** Instructions for the task **
Write out the data again exactly, skipping every picture.

Data to use Block Start

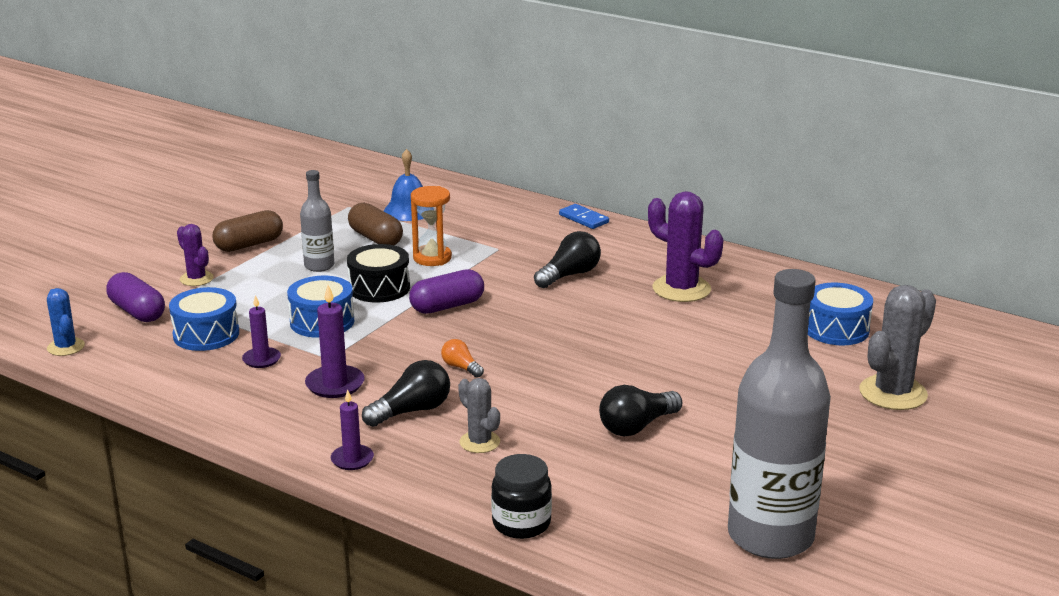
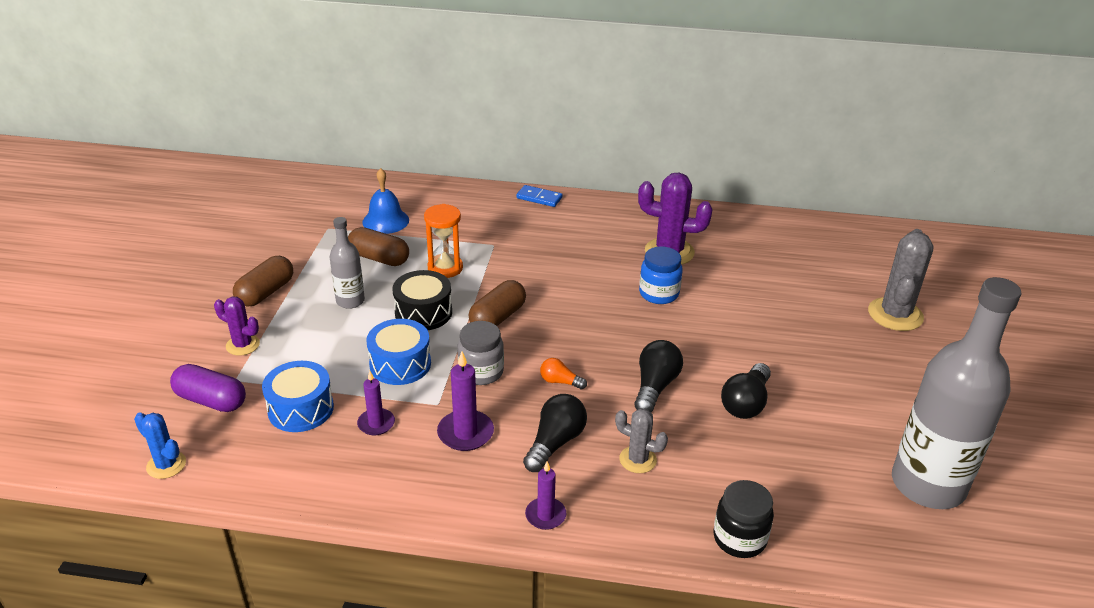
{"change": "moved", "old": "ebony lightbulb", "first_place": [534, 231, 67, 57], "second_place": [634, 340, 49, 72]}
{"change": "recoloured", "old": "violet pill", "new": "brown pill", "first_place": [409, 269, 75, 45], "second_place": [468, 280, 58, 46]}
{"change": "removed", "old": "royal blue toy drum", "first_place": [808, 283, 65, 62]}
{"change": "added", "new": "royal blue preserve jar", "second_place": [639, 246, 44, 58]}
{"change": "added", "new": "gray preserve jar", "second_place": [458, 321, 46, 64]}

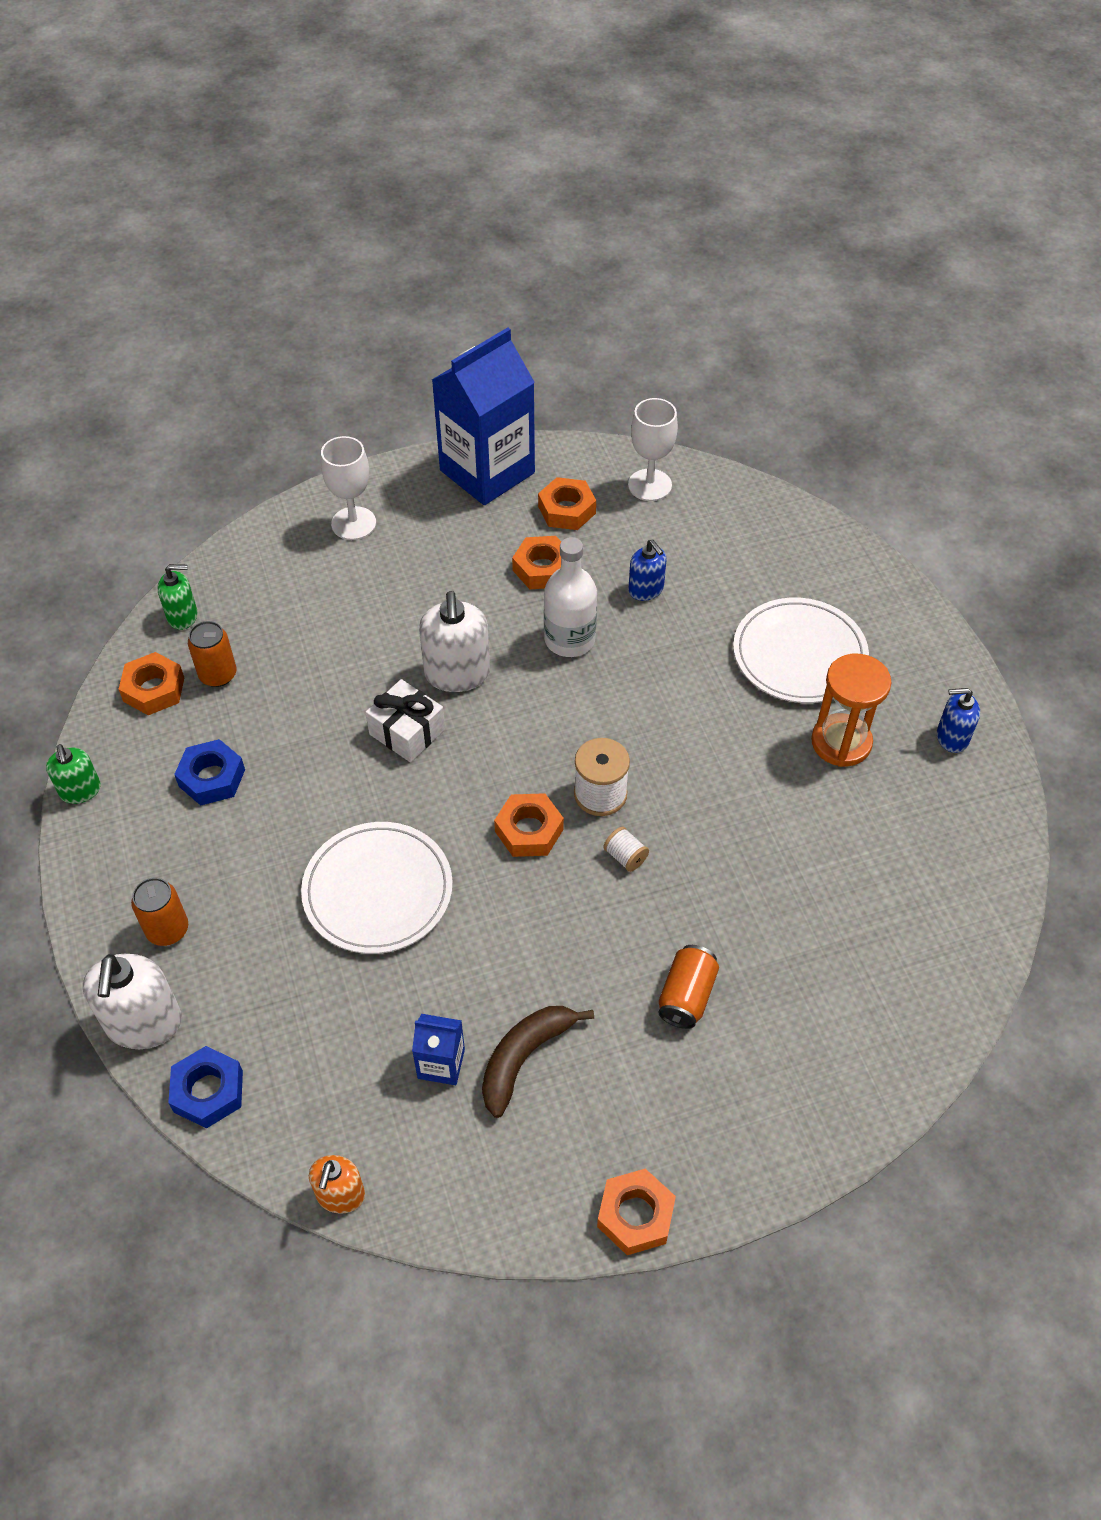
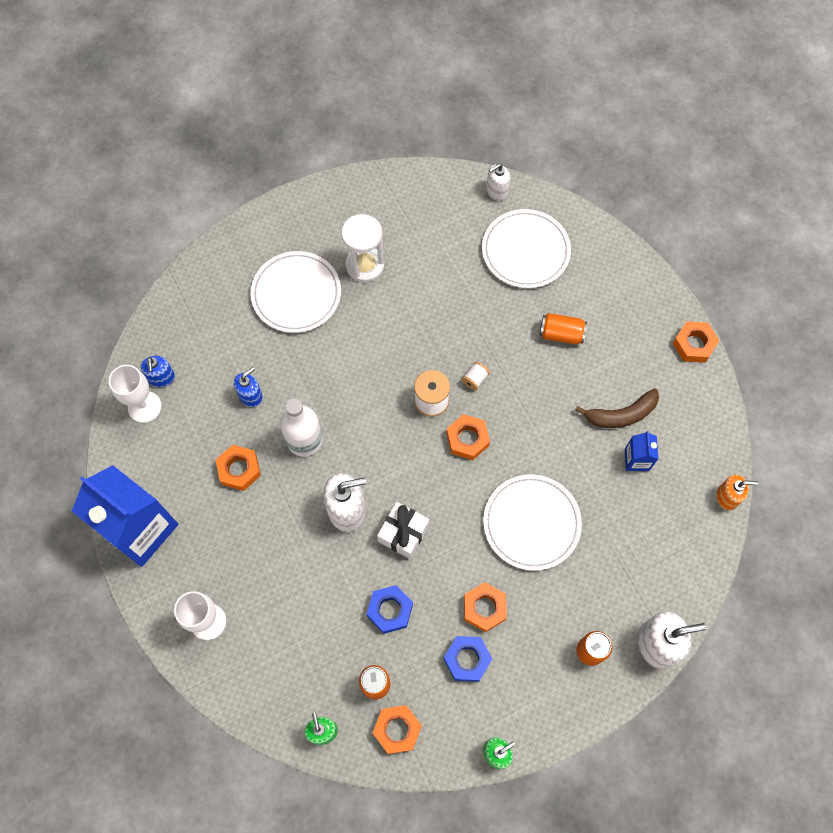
{"change": "moved", "old": "bright orange hex nut", "first_place": [538, 477, 58, 53], "second_place": [464, 582, 43, 50]}
{"change": "recoloured", "old": "bright orange sandglass", "new": "white sandglass", "first_place": [811, 654, 81, 113], "second_place": [341, 214, 43, 68]}
{"change": "moved", "old": "royal blue soap pump", "first_place": [937, 688, 43, 65], "second_place": [141, 356, 34, 31]}
{"change": "turned", "old": "brown banana fruit", "first_place": [482, 1006, 112, 112], "second_place": [575, 388, 84, 40], "degrees": -45}
{"change": "moved", "old": "royal blue hex nut", "first_place": [168, 1046, 75, 83], "second_place": [367, 585, 46, 49]}
{"change": "added", "new": "white soap pump", "second_place": [486, 164, 25, 37]}
{"change": "added", "new": "white dinner plate", "second_place": [482, 209, 89, 79]}

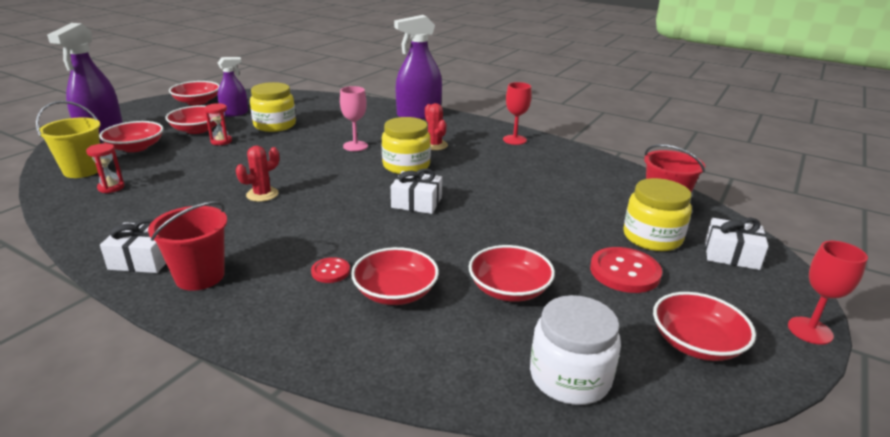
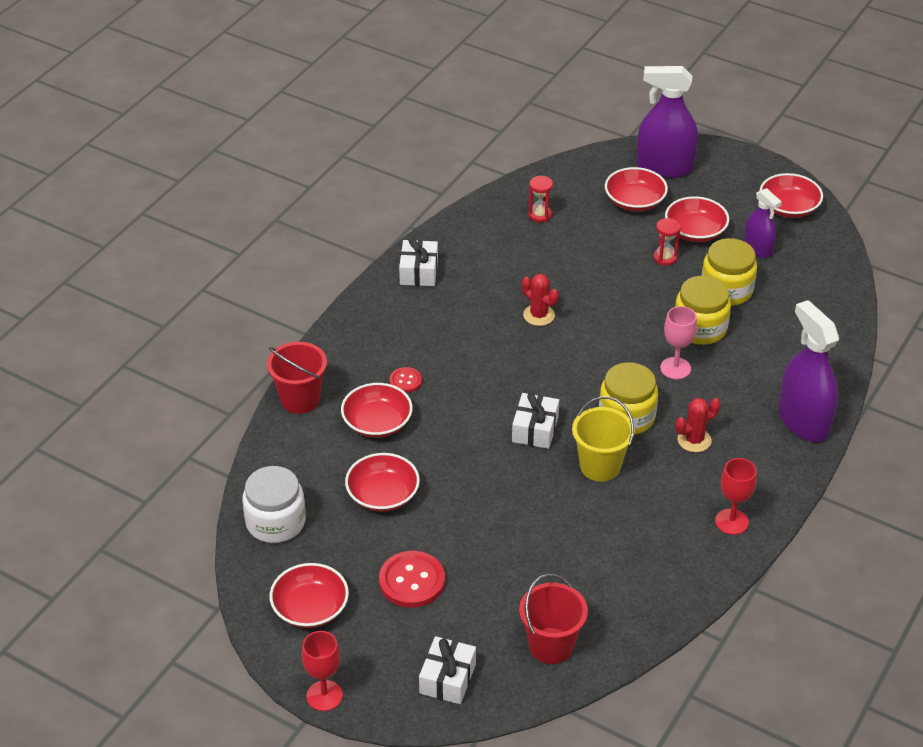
{"change": "moved", "old": "bright yellow sand bucket", "first_place": [36, 101, 65, 77], "second_place": [572, 396, 63, 86]}
{"change": "moved", "old": "bright yellow preserve jar", "first_place": [623, 178, 69, 73], "second_place": [675, 276, 56, 69]}
{"change": "moved", "old": "crimson sand bucket", "first_place": [148, 201, 79, 90], "second_place": [267, 342, 60, 72]}

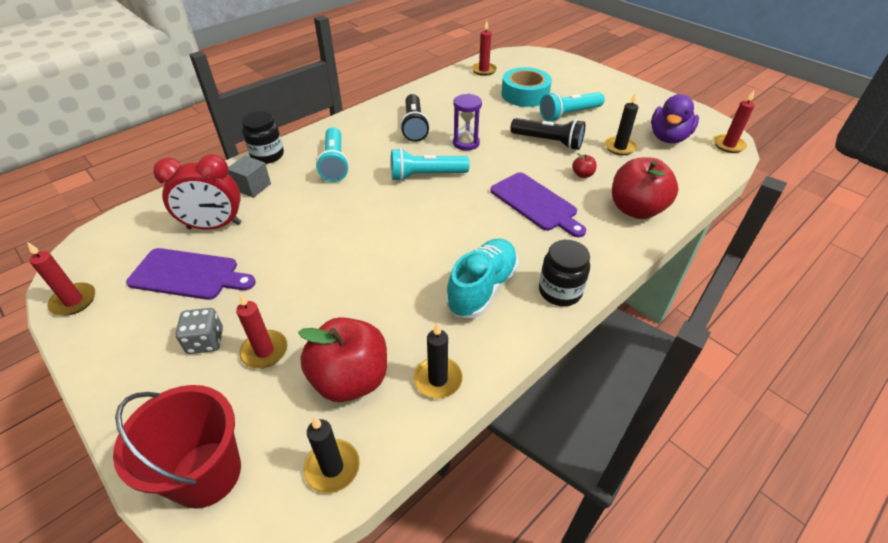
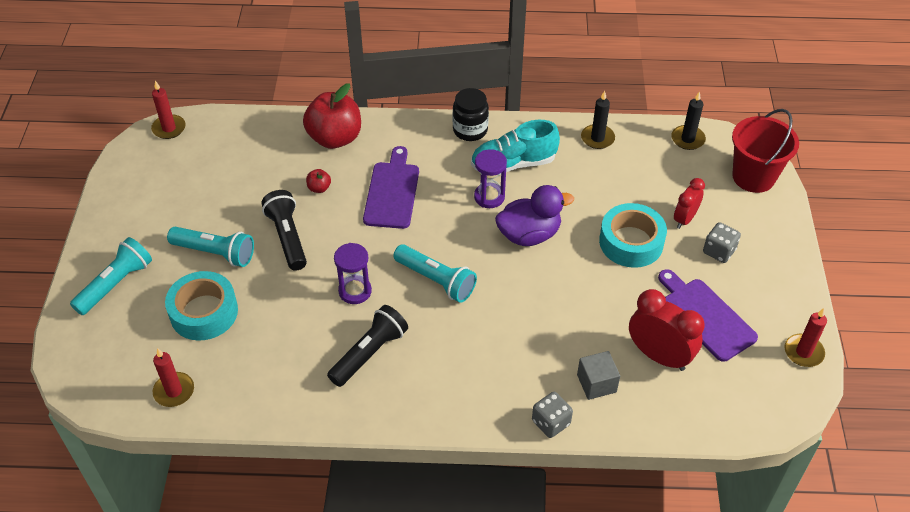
{"change": "removed", "old": "ebony pillar candle", "first_place": [605, 92, 33, 63]}
{"change": "moved", "old": "violet duck", "first_place": [651, 94, 48, 49], "second_place": [495, 185, 79, 61]}
{"change": "replaced", "old": "ebony preserve jar", "new": "gray game die", "first_place": [241, 111, 43, 53], "second_place": [532, 392, 41, 46]}
{"change": "moved", "old": "teal pocket torch", "first_place": [316, 127, 33, 55], "second_place": [70, 237, 82, 78]}
{"change": "replaced", "old": "crimson pillar candle", "new": "crimson bedside clock", "first_place": [236, 293, 51, 75], "second_place": [674, 178, 31, 51]}
{"change": "removed", "old": "crimson apple fruit", "first_place": [298, 317, 89, 85]}
{"change": "added", "new": "violet sandglass", "second_place": [474, 149, 33, 59]}
{"change": "added", "new": "teal sticky tape", "second_place": [599, 203, 68, 65]}

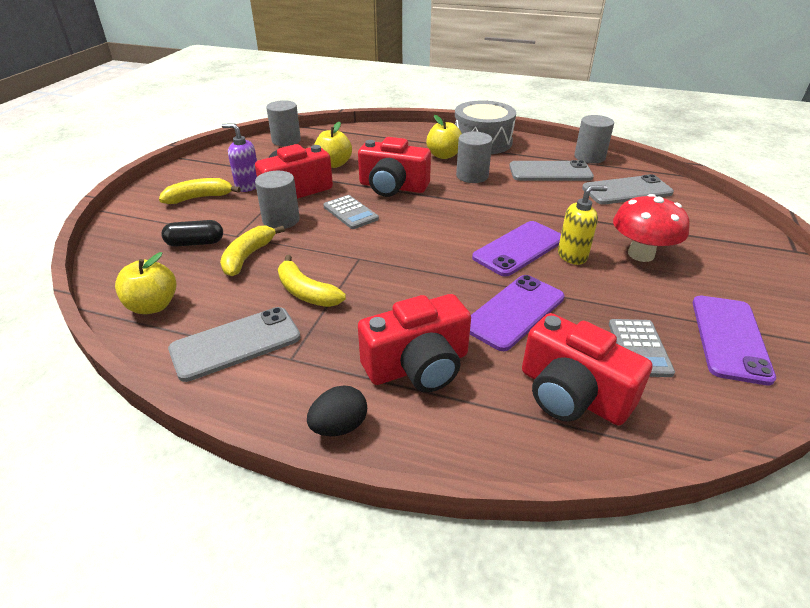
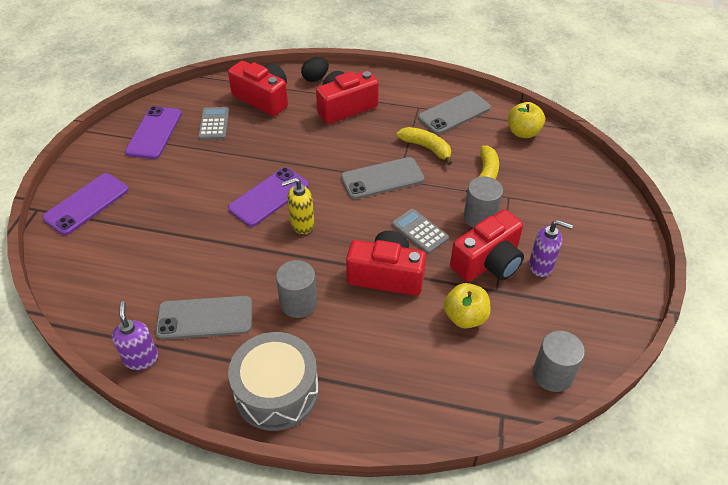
{"change": "removed", "old": "bright yellow apple fruit", "first_place": [426, 115, 36, 44]}
{"change": "replaced", "old": "gray solid cylinder", "new": "violet soap pump", "first_place": [574, 115, 40, 48], "second_place": [112, 301, 46, 69]}
{"change": "moved", "old": "gray mobile phone", "first_place": [582, 174, 92, 31], "second_place": [341, 157, 83, 42]}
{"change": "removed", "old": "bright yellow banana fruit", "first_place": [159, 178, 82, 26]}
{"change": "moved", "old": "bright yellow soap pump", "first_place": [558, 185, 49, 80], "second_place": [281, 177, 33, 57]}
{"change": "removed", "old": "crimson fungus", "first_place": [613, 194, 77, 68]}
{"change": "removed", "old": "ebony pill", "first_place": [161, 220, 62, 27]}
{"change": "moved", "old": "violet mobile phone", "first_place": [470, 275, 95, 76], "second_place": [42, 173, 87, 62]}
{"change": "moved", "old": "ebony egg", "first_place": [307, 386, 60, 50], "second_place": [301, 57, 28, 25]}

Data to use Block End

** Written response **
{"change": "moved", "old": "ebony lightbulb", "first_place": [534, 231, 67, 57], "second_place": [634, 340, 49, 72]}
{"change": "recoloured", "old": "violet pill", "new": "brown pill", "first_place": [409, 269, 75, 45], "second_place": [468, 280, 58, 46]}
{"change": "removed", "old": "royal blue toy drum", "first_place": [808, 283, 65, 62]}
{"change": "added", "new": "royal blue preserve jar", "second_place": [639, 246, 44, 58]}
{"change": "added", "new": "gray preserve jar", "second_place": [458, 321, 46, 64]}

{"change": "moved", "old": "bright orange hex nut", "first_place": [538, 477, 58, 53], "second_place": [464, 582, 43, 50]}
{"change": "recoloured", "old": "bright orange sandglass", "new": "white sandglass", "first_place": [811, 654, 81, 113], "second_place": [341, 214, 43, 68]}
{"change": "moved", "old": "royal blue soap pump", "first_place": [937, 688, 43, 65], "second_place": [141, 356, 34, 31]}
{"change": "turned", "old": "brown banana fruit", "first_place": [482, 1006, 112, 112], "second_place": [575, 388, 84, 40], "degrees": -45}
{"change": "moved", "old": "royal blue hex nut", "first_place": [168, 1046, 75, 83], "second_place": [367, 585, 46, 49]}
{"change": "added", "new": "white soap pump", "second_place": [486, 164, 25, 37]}
{"change": "added", "new": "white dinner plate", "second_place": [482, 209, 89, 79]}

{"change": "moved", "old": "bright yellow sand bucket", "first_place": [36, 101, 65, 77], "second_place": [572, 396, 63, 86]}
{"change": "moved", "old": "bright yellow preserve jar", "first_place": [623, 178, 69, 73], "second_place": [675, 276, 56, 69]}
{"change": "moved", "old": "crimson sand bucket", "first_place": [148, 201, 79, 90], "second_place": [267, 342, 60, 72]}

{"change": "removed", "old": "ebony pillar candle", "first_place": [605, 92, 33, 63]}
{"change": "moved", "old": "violet duck", "first_place": [651, 94, 48, 49], "second_place": [495, 185, 79, 61]}
{"change": "replaced", "old": "ebony preserve jar", "new": "gray game die", "first_place": [241, 111, 43, 53], "second_place": [532, 392, 41, 46]}
{"change": "moved", "old": "teal pocket torch", "first_place": [316, 127, 33, 55], "second_place": [70, 237, 82, 78]}
{"change": "replaced", "old": "crimson pillar candle", "new": "crimson bedside clock", "first_place": [236, 293, 51, 75], "second_place": [674, 178, 31, 51]}
{"change": "removed", "old": "crimson apple fruit", "first_place": [298, 317, 89, 85]}
{"change": "added", "new": "violet sandglass", "second_place": [474, 149, 33, 59]}
{"change": "added", "new": "teal sticky tape", "second_place": [599, 203, 68, 65]}

{"change": "removed", "old": "bright yellow apple fruit", "first_place": [426, 115, 36, 44]}
{"change": "replaced", "old": "gray solid cylinder", "new": "violet soap pump", "first_place": [574, 115, 40, 48], "second_place": [112, 301, 46, 69]}
{"change": "moved", "old": "gray mobile phone", "first_place": [582, 174, 92, 31], "second_place": [341, 157, 83, 42]}
{"change": "removed", "old": "bright yellow banana fruit", "first_place": [159, 178, 82, 26]}
{"change": "moved", "old": "bright yellow soap pump", "first_place": [558, 185, 49, 80], "second_place": [281, 177, 33, 57]}
{"change": "removed", "old": "crimson fungus", "first_place": [613, 194, 77, 68]}
{"change": "removed", "old": "ebony pill", "first_place": [161, 220, 62, 27]}
{"change": "moved", "old": "violet mobile phone", "first_place": [470, 275, 95, 76], "second_place": [42, 173, 87, 62]}
{"change": "moved", "old": "ebony egg", "first_place": [307, 386, 60, 50], "second_place": [301, 57, 28, 25]}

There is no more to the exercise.